WHAT THE EXERCISE ASKS.
Every line from the one containing "green notebook: 4 -> 3" to the one containing "red strawberry: 5 -> 1" in the records below, both included, must be set down exactly, and no other line.
══ DATA FOR PROCESSING
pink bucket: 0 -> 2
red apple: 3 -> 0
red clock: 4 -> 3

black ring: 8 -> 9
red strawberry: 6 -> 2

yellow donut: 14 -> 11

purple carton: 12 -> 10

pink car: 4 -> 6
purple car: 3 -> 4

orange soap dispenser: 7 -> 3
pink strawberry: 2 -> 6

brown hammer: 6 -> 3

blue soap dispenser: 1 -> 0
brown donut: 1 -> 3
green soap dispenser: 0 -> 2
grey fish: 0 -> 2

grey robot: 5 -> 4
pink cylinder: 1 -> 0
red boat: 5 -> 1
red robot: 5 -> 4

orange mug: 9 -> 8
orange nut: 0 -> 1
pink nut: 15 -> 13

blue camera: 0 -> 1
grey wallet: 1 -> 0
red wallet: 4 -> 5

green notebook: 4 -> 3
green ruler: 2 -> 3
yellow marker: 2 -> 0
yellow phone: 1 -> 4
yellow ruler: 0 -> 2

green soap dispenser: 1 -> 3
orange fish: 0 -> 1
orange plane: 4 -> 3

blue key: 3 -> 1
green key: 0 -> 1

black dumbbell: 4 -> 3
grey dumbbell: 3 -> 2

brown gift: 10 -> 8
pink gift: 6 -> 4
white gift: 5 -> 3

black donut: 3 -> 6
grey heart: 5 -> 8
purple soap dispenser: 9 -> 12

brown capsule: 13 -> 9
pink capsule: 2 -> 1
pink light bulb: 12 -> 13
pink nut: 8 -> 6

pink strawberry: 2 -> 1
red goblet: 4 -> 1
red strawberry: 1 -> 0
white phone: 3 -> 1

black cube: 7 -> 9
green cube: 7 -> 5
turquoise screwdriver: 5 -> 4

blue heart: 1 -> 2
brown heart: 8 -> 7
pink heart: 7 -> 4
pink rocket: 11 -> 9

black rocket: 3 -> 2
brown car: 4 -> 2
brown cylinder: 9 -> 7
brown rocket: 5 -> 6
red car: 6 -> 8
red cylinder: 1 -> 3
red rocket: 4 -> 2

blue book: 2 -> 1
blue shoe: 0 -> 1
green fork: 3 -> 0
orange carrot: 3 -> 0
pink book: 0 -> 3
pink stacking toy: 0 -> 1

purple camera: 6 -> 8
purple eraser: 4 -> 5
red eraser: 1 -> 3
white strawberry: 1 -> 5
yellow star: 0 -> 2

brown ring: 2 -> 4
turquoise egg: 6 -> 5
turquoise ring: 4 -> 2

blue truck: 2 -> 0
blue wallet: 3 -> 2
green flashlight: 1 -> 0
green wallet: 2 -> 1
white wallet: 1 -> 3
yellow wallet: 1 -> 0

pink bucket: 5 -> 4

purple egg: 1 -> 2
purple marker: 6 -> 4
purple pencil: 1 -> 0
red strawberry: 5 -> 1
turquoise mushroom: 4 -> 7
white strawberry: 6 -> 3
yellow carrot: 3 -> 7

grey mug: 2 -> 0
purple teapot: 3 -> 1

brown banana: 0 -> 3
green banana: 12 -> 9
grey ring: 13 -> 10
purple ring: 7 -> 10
════
OUTPUT FOR THIS TASK.
green notebook: 4 -> 3
green ruler: 2 -> 3
yellow marker: 2 -> 0
yellow phone: 1 -> 4
yellow ruler: 0 -> 2

green soap dispenser: 1 -> 3
orange fish: 0 -> 1
orange plane: 4 -> 3

blue key: 3 -> 1
green key: 0 -> 1

black dumbbell: 4 -> 3
grey dumbbell: 3 -> 2

brown gift: 10 -> 8
pink gift: 6 -> 4
white gift: 5 -> 3

black donut: 3 -> 6
grey heart: 5 -> 8
purple soap dispenser: 9 -> 12

brown capsule: 13 -> 9
pink capsule: 2 -> 1
pink light bulb: 12 -> 13
pink nut: 8 -> 6

pink strawberry: 2 -> 1
red goblet: 4 -> 1
red strawberry: 1 -> 0
white phone: 3 -> 1

black cube: 7 -> 9
green cube: 7 -> 5
turquoise screwdriver: 5 -> 4

blue heart: 1 -> 2
brown heart: 8 -> 7
pink heart: 7 -> 4
pink rocket: 11 -> 9

black rocket: 3 -> 2
brown car: 4 -> 2
brown cylinder: 9 -> 7
brown rocket: 5 -> 6
red car: 6 -> 8
red cylinder: 1 -> 3
red rocket: 4 -> 2

blue book: 2 -> 1
blue shoe: 0 -> 1
green fork: 3 -> 0
orange carrot: 3 -> 0
pink book: 0 -> 3
pink stacking toy: 0 -> 1

purple camera: 6 -> 8
purple eraser: 4 -> 5
red eraser: 1 -> 3
white strawberry: 1 -> 5
yellow star: 0 -> 2

brown ring: 2 -> 4
turquoise egg: 6 -> 5
turquoise ring: 4 -> 2

blue truck: 2 -> 0
blue wallet: 3 -> 2
green flashlight: 1 -> 0
green wallet: 2 -> 1
white wallet: 1 -> 3
yellow wallet: 1 -> 0

pink bucket: 5 -> 4

purple egg: 1 -> 2
purple marker: 6 -> 4
purple pencil: 1 -> 0
red strawberry: 5 -> 1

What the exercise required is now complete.